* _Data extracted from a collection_

-- Opening Marker --

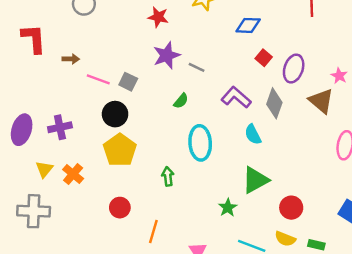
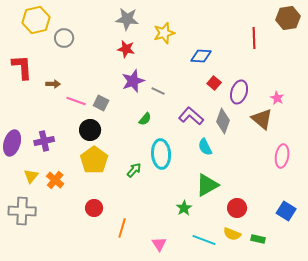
green arrow: (168, 176) -> (134, 170), moved, turned 49

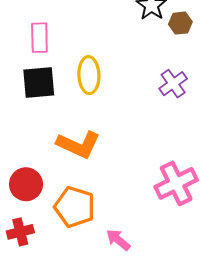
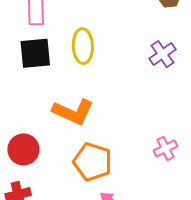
pink cross: (176, 183) -> (166, 148), size x0.6
orange pentagon: (75, 207) -> (93, 162), moved

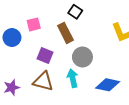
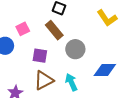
cyan arrow: (73, 78) -> (71, 82), moved
brown triangle: (43, 81) -> (44, 80), turned -30

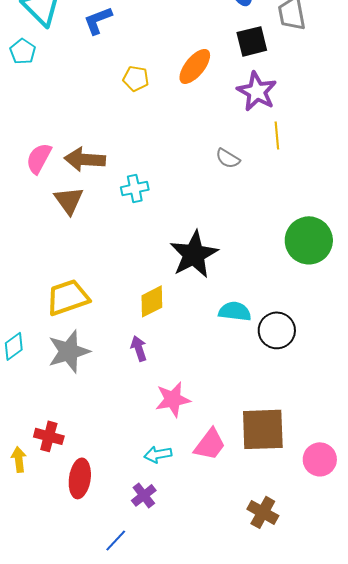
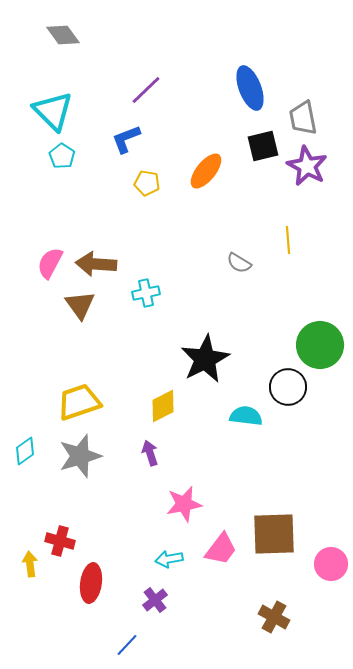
blue L-shape: (98, 20) -> (126, 139), moved
cyan pentagon: (23, 51) -> (62, 156), moved
purple star: (257, 91) -> (307, 166), moved
black circle: (277, 330) -> (288, 387), moved

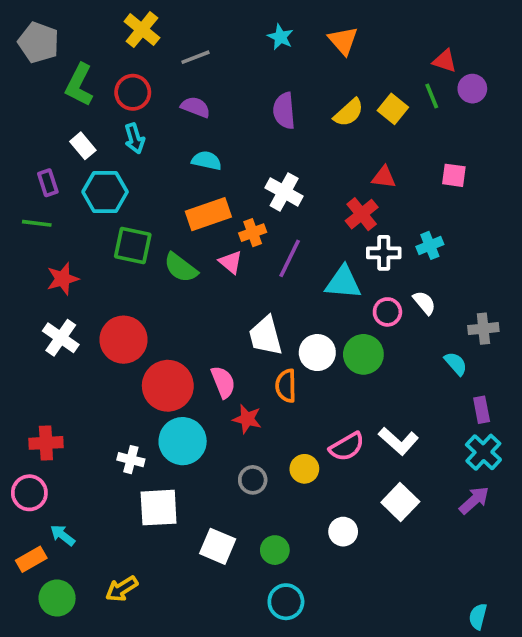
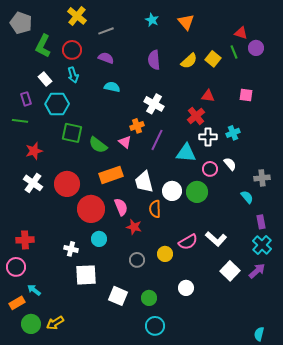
orange rectangle: (208, 214) -> (111, 175), moved
cyan circle: (183, 441) -> (99, 239), size x0.6
white square: (400, 502) -> (230, 271), moved
yellow arrow: (122, 589) -> (55, 323), moved

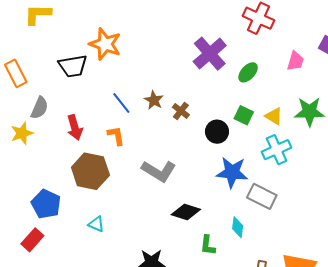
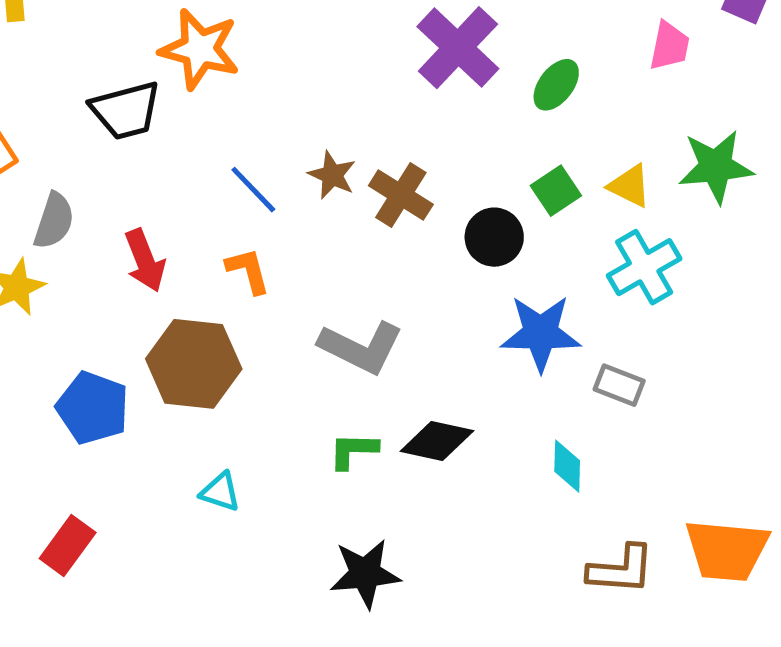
brown cross: (181, 111) -> (401, 195), size x1.4
green square: (244, 115) -> (556, 191), turned 36
gray rectangle: (262, 196) -> (619, 385), size x0.7
blue pentagon: (46, 204) -> (93, 408), moved
green L-shape: (208, 245) -> (353, 451), moved, turned 90

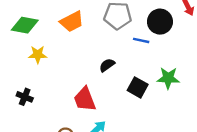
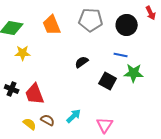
orange trapezoid: (72, 22) -> (52, 25), turned 95
blue line: (141, 40) -> (121, 55), moved
red trapezoid: (85, 99) -> (35, 94), moved

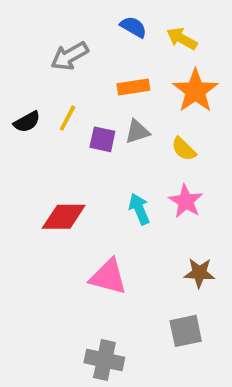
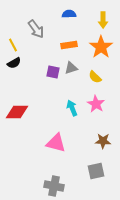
blue semicircle: (133, 27) -> (69, 14), turned -32
yellow arrow: (182, 39) -> (103, 20), moved, turned -119
gray arrow: (70, 56) -> (36, 29), turned -96
yellow line: (68, 118) -> (13, 45), moved, turned -56
red diamond: (64, 217) -> (17, 112), moved

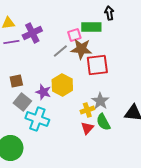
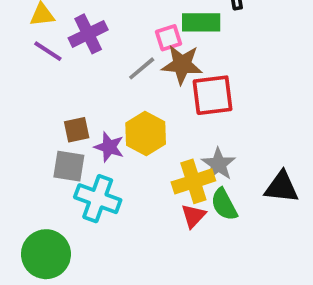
purple line: (11, 42) -> (48, 51), turned 42
brown square: (16, 81) -> (77, 130), moved
gray square: (22, 102) -> (69, 166), turned -30
yellow cross: (87, 110) -> (193, 181), size x1.5

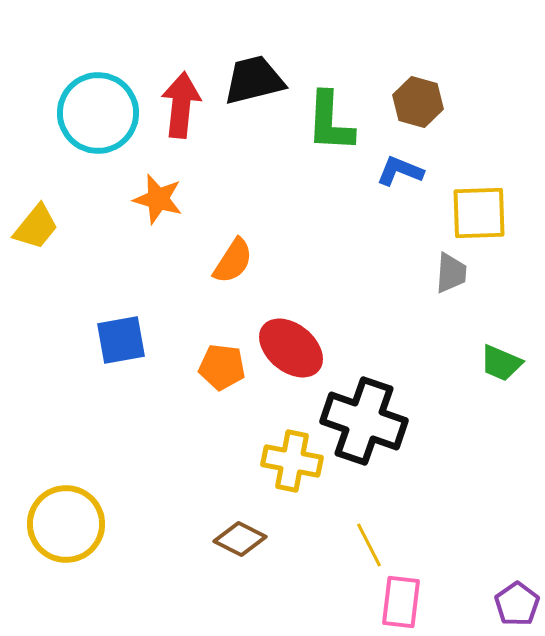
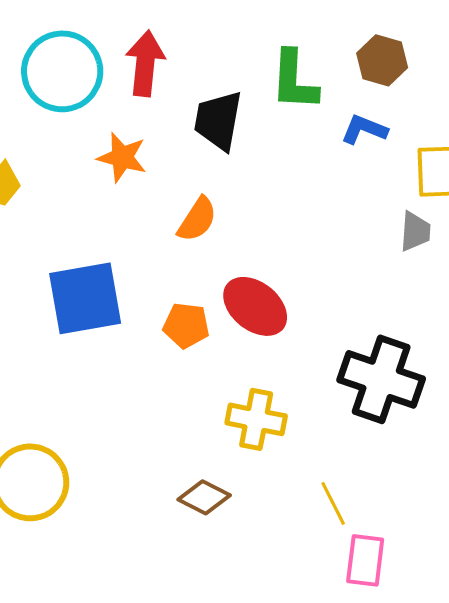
black trapezoid: (254, 80) -> (218, 120), moved, turned -66
blue square: (121, 340) -> (85, 298), size x1.5
black cross: (364, 421) -> (381, 379), moved

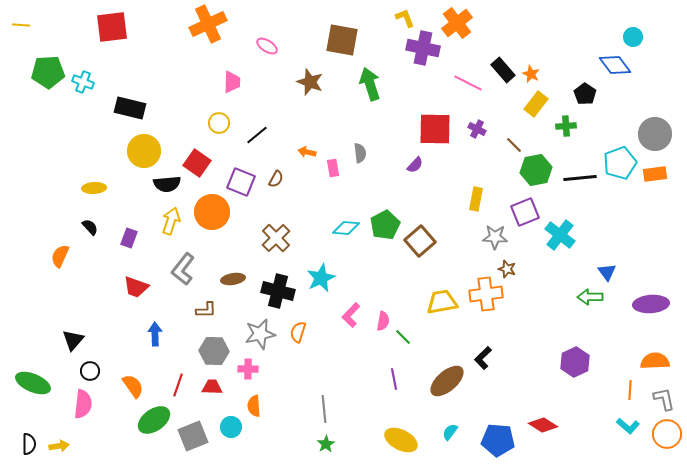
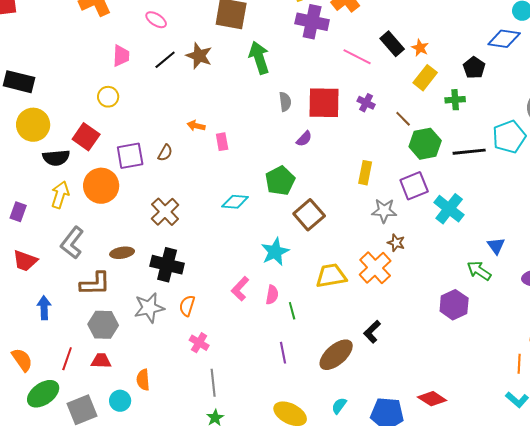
blue diamond: (615, 65) -> (504, 39), turned -44
black line: (257, 135) -> (165, 60), moved
gray semicircle: (360, 153) -> (285, 102), moved
purple square: (241, 182) -> (130, 156), turned -32
green pentagon: (385, 225) -> (280, 181), moved
cyan star: (321, 278) -> (275, 252), moved
orange cross: (486, 294) -> (375, 268), turned -36
green arrow: (590, 297) -> (479, 271), turned 35
brown L-shape: (206, 310) -> (95, 284), size x1.5
green line: (403, 337) -> (292, 311), turned 30
purple hexagon: (575, 362) -> (454, 305), moved
pink cross: (248, 369) -> (199, 343), moved, turned 30

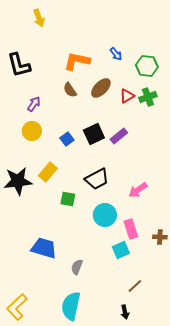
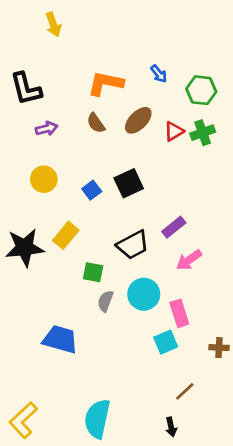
purple arrow: (34, 104) -> (47, 129), moved, turned 42
purple rectangle: (119, 136) -> (174, 227), moved
brown cross: (160, 237) -> (219, 348), moved
gray semicircle: (77, 267) -> (105, 301), moved

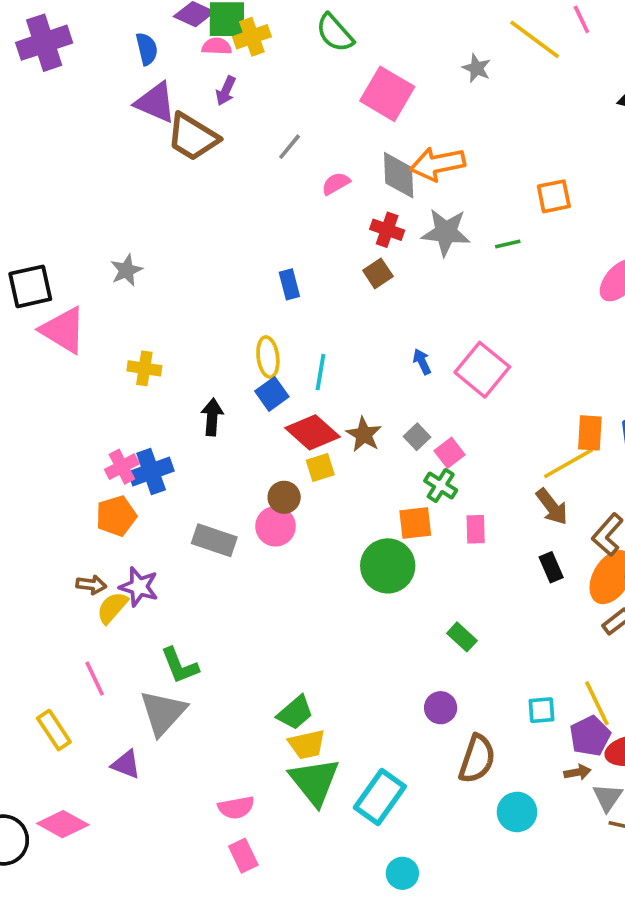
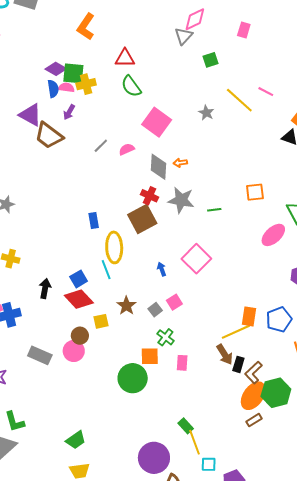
pink line: (581, 19) -> (266, 92), turned -42
blue semicircle: (147, 49) -> (53, 89), moved
orange arrow: (438, 164) -> (180, 163), size x0.5
pink semicircle: (336, 184) -> (127, 149), moved
orange square: (554, 196) -> (255, 192), moved
brown square: (378, 273) -> (142, 219), size x1.8
yellow ellipse: (268, 357) -> (114, 247), moved, size x1.4
pink square: (482, 370) -> (196, 259), moved
cyan line: (321, 372) -> (106, 270), turned -36
red diamond: (313, 432) -> (79, 299), moved
pink square: (449, 453) -> (174, 302), moved
black rectangle: (551, 567) -> (238, 364), moved, turned 35
green rectangle: (462, 637) -> (186, 426), moved
yellow line: (597, 703) -> (194, 442), moved
purple circle: (441, 708) -> (154, 458), size x1.8
green trapezoid: (295, 713) -> (76, 440), moved

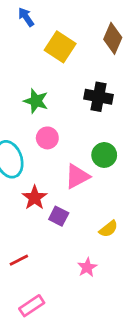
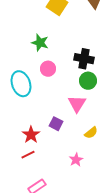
black cross: (99, 97) -> (84, 59), moved
pink triangle: (77, 176) -> (77, 104), moved, turned -30
red star: (35, 198) -> (31, 135), moved

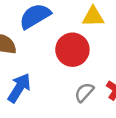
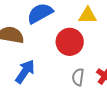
gray semicircle: (84, 92) -> (78, 77), turned -36

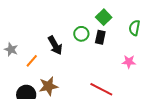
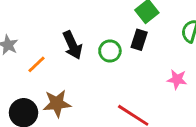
green circle: (81, 34) -> (110, 51), moved

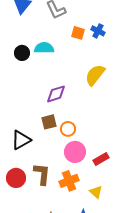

-- Closing Marker --

* _Exercise directions_
Produce the lines from the first line of the entries through the line that contains "cyan pentagon: (23, 51) -> (62, 156), moved", exactly, leaving the pictures behind.

* _Task response_
green arrow: (168, 176) -> (134, 170), moved, turned 49

pink cross: (176, 183) -> (166, 148), size x0.6
orange pentagon: (75, 207) -> (93, 162), moved

cyan arrow: (73, 78) -> (71, 82), moved
brown triangle: (43, 81) -> (44, 80), turned -30

blue L-shape: (98, 20) -> (126, 139), moved
cyan pentagon: (23, 51) -> (62, 156), moved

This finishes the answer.